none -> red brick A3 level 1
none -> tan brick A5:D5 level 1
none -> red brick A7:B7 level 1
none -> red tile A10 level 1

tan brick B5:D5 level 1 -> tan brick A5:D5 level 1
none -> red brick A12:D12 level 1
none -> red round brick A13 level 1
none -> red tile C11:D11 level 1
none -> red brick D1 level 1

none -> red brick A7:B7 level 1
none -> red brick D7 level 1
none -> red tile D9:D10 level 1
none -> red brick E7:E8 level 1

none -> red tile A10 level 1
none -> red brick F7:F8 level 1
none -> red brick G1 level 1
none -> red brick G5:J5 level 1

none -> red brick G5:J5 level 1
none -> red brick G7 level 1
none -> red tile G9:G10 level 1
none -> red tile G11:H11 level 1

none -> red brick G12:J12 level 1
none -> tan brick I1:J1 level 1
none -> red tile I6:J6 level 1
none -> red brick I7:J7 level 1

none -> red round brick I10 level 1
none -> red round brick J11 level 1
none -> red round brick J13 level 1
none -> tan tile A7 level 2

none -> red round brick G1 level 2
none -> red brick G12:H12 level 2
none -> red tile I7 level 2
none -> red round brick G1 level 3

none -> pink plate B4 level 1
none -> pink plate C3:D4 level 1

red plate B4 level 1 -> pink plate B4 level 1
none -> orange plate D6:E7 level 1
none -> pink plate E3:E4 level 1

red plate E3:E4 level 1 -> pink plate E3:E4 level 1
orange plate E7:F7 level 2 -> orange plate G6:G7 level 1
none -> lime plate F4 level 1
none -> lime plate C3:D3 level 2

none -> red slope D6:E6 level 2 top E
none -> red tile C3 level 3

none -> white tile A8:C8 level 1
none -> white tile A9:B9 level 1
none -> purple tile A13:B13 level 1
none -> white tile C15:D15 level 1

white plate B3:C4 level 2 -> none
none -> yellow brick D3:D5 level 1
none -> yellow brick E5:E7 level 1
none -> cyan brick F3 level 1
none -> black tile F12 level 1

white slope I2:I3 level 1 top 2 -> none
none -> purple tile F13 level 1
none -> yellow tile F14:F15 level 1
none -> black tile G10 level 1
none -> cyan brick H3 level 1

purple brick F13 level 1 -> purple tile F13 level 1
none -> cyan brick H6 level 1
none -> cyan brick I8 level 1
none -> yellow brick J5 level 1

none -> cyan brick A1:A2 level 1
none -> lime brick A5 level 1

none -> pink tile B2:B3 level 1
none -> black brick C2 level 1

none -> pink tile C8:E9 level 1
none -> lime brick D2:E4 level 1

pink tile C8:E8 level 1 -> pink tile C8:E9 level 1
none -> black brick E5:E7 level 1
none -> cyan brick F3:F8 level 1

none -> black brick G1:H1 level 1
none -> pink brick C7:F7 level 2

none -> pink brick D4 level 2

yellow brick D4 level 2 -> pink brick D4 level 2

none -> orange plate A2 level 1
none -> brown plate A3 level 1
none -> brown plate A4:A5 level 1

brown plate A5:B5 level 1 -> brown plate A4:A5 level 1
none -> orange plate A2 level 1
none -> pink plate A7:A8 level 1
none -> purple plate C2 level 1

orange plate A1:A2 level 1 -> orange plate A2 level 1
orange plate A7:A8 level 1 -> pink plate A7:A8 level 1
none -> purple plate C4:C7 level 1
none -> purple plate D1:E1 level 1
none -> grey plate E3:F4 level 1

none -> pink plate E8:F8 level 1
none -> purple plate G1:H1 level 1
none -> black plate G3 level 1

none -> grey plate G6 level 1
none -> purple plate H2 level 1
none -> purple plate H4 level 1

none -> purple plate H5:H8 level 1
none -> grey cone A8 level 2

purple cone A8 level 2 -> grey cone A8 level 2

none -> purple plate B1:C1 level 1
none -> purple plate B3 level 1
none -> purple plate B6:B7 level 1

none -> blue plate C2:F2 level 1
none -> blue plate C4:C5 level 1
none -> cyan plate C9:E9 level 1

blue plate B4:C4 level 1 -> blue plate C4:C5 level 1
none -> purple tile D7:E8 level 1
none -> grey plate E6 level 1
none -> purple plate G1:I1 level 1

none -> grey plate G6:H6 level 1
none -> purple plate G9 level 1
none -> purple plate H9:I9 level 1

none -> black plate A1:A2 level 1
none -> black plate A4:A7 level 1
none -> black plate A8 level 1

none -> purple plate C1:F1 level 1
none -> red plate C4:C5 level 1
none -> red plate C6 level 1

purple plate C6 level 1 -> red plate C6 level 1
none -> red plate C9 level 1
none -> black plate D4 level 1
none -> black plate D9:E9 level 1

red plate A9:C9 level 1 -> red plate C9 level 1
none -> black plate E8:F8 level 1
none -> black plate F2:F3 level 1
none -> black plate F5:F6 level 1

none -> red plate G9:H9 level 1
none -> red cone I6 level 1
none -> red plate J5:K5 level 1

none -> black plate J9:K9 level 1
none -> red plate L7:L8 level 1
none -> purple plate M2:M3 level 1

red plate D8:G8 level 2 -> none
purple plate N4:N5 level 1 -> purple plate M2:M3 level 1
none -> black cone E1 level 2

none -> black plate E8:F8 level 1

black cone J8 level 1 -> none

══════════

#### [About this exercise]
One line contains "none -> pink plate E8:F8 level 1". Return that line and every later line through the end of the listing above, exactly, and nothing else.

#### [Expected answer]
none -> pink plate E8:F8 level 1
none -> purple plate G1:H1 level 1
none -> black plate G3 level 1

none -> grey plate G6 level 1
none -> purple plate H2 level 1
none -> purple plate H4 level 1

none -> purple plate H5:H8 level 1
none -> grey cone A8 level 2

purple cone A8 level 2 -> grey cone A8 level 2

none -> purple plate B1:C1 level 1
none -> purple plate B3 level 1
none -> purple plate B6:B7 level 1

none -> blue plate C2:F2 level 1
none -> blue plate C4:C5 level 1
none -> cyan plate C9:E9 level 1

blue plate B4:C4 level 1 -> blue plate C4:C5 level 1
none -> purple tile D7:E8 level 1
none -> grey plate E6 level 1
none -> purple plate G1:I1 level 1

none -> grey plate G6:H6 level 1
none -> purple plate G9 level 1
none -> purple plate H9:I9 level 1

none -> black plate A1:A2 level 1
none -> black plate A4:A7 level 1
none -> black plate A8 level 1

none -> purple plate C1:F1 level 1
none -> red plate C4:C5 level 1
none -> red plate C6 level 1

purple plate C6 level 1 -> red plate C6 level 1
none -> red plate C9 level 1
none -> black plate D4 level 1
none -> black plate D9:E9 level 1

red plate A9:C9 level 1 -> red plate C9 level 1
none -> black plate E8:F8 level 1
none -> black plate F2:F3 level 1
none -> black plate F5:F6 level 1

none -> red plate G9:H9 level 1
none -> red cone I6 level 1
none -> red plate J5:K5 level 1

none -> black plate J9:K9 level 1
none -> red plate L7:L8 level 1
none -> purple plate M2:M3 level 1

red plate D8:G8 level 2 -> none
purple plate N4:N5 level 1 -> purple plate M2:M3 level 1
none -> black cone E1 level 2

none -> black plate E8:F8 level 1

black cone J8 level 1 -> none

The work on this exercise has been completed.